Data:
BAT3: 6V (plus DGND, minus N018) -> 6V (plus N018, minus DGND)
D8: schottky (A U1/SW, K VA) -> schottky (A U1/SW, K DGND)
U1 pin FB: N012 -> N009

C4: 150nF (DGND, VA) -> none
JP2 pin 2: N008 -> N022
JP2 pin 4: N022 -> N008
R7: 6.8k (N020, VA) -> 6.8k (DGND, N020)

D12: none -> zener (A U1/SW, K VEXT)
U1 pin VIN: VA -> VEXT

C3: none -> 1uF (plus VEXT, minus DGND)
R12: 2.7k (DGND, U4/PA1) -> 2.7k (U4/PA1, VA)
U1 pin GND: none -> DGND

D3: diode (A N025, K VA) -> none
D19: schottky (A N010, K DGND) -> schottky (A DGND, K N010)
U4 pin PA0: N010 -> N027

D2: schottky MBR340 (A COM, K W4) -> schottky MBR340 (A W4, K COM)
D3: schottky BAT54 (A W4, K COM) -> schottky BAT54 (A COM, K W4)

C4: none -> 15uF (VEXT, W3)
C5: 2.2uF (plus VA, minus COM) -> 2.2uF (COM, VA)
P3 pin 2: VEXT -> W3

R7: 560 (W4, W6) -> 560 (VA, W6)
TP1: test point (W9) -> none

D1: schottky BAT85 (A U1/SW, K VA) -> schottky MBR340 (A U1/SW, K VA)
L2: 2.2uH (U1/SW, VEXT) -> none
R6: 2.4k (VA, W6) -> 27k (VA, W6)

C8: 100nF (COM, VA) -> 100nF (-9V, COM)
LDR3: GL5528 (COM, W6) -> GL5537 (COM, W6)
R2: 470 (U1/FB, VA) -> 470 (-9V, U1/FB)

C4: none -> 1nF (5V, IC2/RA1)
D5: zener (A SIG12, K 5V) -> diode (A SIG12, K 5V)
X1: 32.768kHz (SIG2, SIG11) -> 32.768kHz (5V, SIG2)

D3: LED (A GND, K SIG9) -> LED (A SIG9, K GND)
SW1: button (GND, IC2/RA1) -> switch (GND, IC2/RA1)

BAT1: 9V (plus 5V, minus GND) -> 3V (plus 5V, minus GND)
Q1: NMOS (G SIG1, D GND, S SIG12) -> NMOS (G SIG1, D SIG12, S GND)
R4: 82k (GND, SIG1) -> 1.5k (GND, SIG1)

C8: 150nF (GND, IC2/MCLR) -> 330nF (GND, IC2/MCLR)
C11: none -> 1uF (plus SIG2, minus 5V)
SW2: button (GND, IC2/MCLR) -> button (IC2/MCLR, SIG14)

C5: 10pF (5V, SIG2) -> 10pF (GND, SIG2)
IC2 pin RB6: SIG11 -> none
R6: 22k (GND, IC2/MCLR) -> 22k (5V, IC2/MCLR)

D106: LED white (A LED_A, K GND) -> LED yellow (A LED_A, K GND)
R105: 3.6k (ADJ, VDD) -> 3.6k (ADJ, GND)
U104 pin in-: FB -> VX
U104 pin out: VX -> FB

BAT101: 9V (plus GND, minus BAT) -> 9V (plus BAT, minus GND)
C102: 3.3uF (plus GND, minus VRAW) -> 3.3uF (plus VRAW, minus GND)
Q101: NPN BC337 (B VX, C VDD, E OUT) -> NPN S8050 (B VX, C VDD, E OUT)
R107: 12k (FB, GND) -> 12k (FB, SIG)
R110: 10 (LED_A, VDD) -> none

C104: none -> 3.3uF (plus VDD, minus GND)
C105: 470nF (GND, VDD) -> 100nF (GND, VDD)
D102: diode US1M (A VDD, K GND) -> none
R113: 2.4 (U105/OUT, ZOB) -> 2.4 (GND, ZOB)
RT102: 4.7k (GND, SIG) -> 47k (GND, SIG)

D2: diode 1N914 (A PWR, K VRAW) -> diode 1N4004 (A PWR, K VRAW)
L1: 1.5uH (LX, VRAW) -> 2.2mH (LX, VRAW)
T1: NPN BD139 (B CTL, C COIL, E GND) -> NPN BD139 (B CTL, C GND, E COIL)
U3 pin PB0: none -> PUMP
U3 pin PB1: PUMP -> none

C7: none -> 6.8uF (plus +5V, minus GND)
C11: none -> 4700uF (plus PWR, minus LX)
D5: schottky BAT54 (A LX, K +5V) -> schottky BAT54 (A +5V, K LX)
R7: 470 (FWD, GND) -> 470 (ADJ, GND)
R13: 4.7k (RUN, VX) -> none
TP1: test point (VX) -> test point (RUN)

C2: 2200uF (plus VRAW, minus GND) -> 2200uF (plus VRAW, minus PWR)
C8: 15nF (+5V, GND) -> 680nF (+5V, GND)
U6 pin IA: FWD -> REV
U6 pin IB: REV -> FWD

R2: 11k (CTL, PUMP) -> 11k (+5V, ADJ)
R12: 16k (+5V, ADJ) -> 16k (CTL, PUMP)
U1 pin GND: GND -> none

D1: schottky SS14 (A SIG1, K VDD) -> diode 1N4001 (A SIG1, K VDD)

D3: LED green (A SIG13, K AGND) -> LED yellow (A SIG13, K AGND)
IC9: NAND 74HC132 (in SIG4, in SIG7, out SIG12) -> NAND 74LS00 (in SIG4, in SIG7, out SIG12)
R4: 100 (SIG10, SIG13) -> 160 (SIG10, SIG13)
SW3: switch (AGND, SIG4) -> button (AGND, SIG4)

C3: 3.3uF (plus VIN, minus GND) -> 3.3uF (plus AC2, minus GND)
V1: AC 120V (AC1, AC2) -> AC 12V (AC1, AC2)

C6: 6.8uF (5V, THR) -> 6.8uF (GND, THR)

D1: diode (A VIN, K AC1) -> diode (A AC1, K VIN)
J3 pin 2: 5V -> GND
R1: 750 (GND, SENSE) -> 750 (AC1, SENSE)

About this task:
In full and without changes, repeat the listing.

Response area:
BAT3: 6V (plus DGND, minus N018) -> 6V (plus N018, minus DGND)
D8: schottky (A U1/SW, K VA) -> schottky (A U1/SW, K DGND)
U1 pin FB: N012 -> N009

C4: 150nF (DGND, VA) -> none
JP2 pin 2: N008 -> N022
JP2 pin 4: N022 -> N008
R7: 6.8k (N020, VA) -> 6.8k (DGND, N020)

D12: none -> zener (A U1/SW, K VEXT)
U1 pin VIN: VA -> VEXT

C3: none -> 1uF (plus VEXT, minus DGND)
R12: 2.7k (DGND, U4/PA1) -> 2.7k (U4/PA1, VA)
U1 pin GND: none -> DGND

D3: diode (A N025, K VA) -> none
D19: schottky (A N010, K DGND) -> schottky (A DGND, K N010)
U4 pin PA0: N010 -> N027

D2: schottky MBR340 (A COM, K W4) -> schottky MBR340 (A W4, K COM)
D3: schottky BAT54 (A W4, K COM) -> schottky BAT54 (A COM, K W4)

C4: none -> 15uF (VEXT, W3)
C5: 2.2uF (plus VA, minus COM) -> 2.2uF (COM, VA)
P3 pin 2: VEXT -> W3

R7: 560 (W4, W6) -> 560 (VA, W6)
TP1: test point (W9) -> none

D1: schottky BAT85 (A U1/SW, K VA) -> schottky MBR340 (A U1/SW, K VA)
L2: 2.2uH (U1/SW, VEXT) -> none
R6: 2.4k (VA, W6) -> 27k (VA, W6)

C8: 100nF (COM, VA) -> 100nF (-9V, COM)
LDR3: GL5528 (COM, W6) -> GL5537 (COM, W6)
R2: 470 (U1/FB, VA) -> 470 (-9V, U1/FB)

C4: none -> 1nF (5V, IC2/RA1)
D5: zener (A SIG12, K 5V) -> diode (A SIG12, K 5V)
X1: 32.768kHz (SIG2, SIG11) -> 32.768kHz (5V, SIG2)

D3: LED (A GND, K SIG9) -> LED (A SIG9, K GND)
SW1: button (GND, IC2/RA1) -> switch (GND, IC2/RA1)

BAT1: 9V (plus 5V, minus GND) -> 3V (plus 5V, minus GND)
Q1: NMOS (G SIG1, D GND, S SIG12) -> NMOS (G SIG1, D SIG12, S GND)
R4: 82k (GND, SIG1) -> 1.5k (GND, SIG1)

C8: 150nF (GND, IC2/MCLR) -> 330nF (GND, IC2/MCLR)
C11: none -> 1uF (plus SIG2, minus 5V)
SW2: button (GND, IC2/MCLR) -> button (IC2/MCLR, SIG14)

C5: 10pF (5V, SIG2) -> 10pF (GND, SIG2)
IC2 pin RB6: SIG11 -> none
R6: 22k (GND, IC2/MCLR) -> 22k (5V, IC2/MCLR)

D106: LED white (A LED_A, K GND) -> LED yellow (A LED_A, K GND)
R105: 3.6k (ADJ, VDD) -> 3.6k (ADJ, GND)
U104 pin in-: FB -> VX
U104 pin out: VX -> FB

BAT101: 9V (plus GND, minus BAT) -> 9V (plus BAT, minus GND)
C102: 3.3uF (plus GND, minus VRAW) -> 3.3uF (plus VRAW, minus GND)
Q101: NPN BC337 (B VX, C VDD, E OUT) -> NPN S8050 (B VX, C VDD, E OUT)
R107: 12k (FB, GND) -> 12k (FB, SIG)
R110: 10 (LED_A, VDD) -> none

C104: none -> 3.3uF (plus VDD, minus GND)
C105: 470nF (GND, VDD) -> 100nF (GND, VDD)
D102: diode US1M (A VDD, K GND) -> none
R113: 2.4 (U105/OUT, ZOB) -> 2.4 (GND, ZOB)
RT102: 4.7k (GND, SIG) -> 47k (GND, SIG)

D2: diode 1N914 (A PWR, K VRAW) -> diode 1N4004 (A PWR, K VRAW)
L1: 1.5uH (LX, VRAW) -> 2.2mH (LX, VRAW)
T1: NPN BD139 (B CTL, C COIL, E GND) -> NPN BD139 (B CTL, C GND, E COIL)
U3 pin PB0: none -> PUMP
U3 pin PB1: PUMP -> none

C7: none -> 6.8uF (plus +5V, minus GND)
C11: none -> 4700uF (plus PWR, minus LX)
D5: schottky BAT54 (A LX, K +5V) -> schottky BAT54 (A +5V, K LX)
R7: 470 (FWD, GND) -> 470 (ADJ, GND)
R13: 4.7k (RUN, VX) -> none
TP1: test point (VX) -> test point (RUN)

C2: 2200uF (plus VRAW, minus GND) -> 2200uF (plus VRAW, minus PWR)
C8: 15nF (+5V, GND) -> 680nF (+5V, GND)
U6 pin IA: FWD -> REV
U6 pin IB: REV -> FWD

R2: 11k (CTL, PUMP) -> 11k (+5V, ADJ)
R12: 16k (+5V, ADJ) -> 16k (CTL, PUMP)
U1 pin GND: GND -> none

D1: schottky SS14 (A SIG1, K VDD) -> diode 1N4001 (A SIG1, K VDD)

D3: LED green (A SIG13, K AGND) -> LED yellow (A SIG13, K AGND)
IC9: NAND 74HC132 (in SIG4, in SIG7, out SIG12) -> NAND 74LS00 (in SIG4, in SIG7, out SIG12)
R4: 100 (SIG10, SIG13) -> 160 (SIG10, SIG13)
SW3: switch (AGND, SIG4) -> button (AGND, SIG4)

C3: 3.3uF (plus VIN, minus GND) -> 3.3uF (plus AC2, minus GND)
V1: AC 120V (AC1, AC2) -> AC 12V (AC1, AC2)

C6: 6.8uF (5V, THR) -> 6.8uF (GND, THR)

D1: diode (A VIN, K AC1) -> diode (A AC1, K VIN)
J3 pin 2: 5V -> GND
R1: 750 (GND, SENSE) -> 750 (AC1, SENSE)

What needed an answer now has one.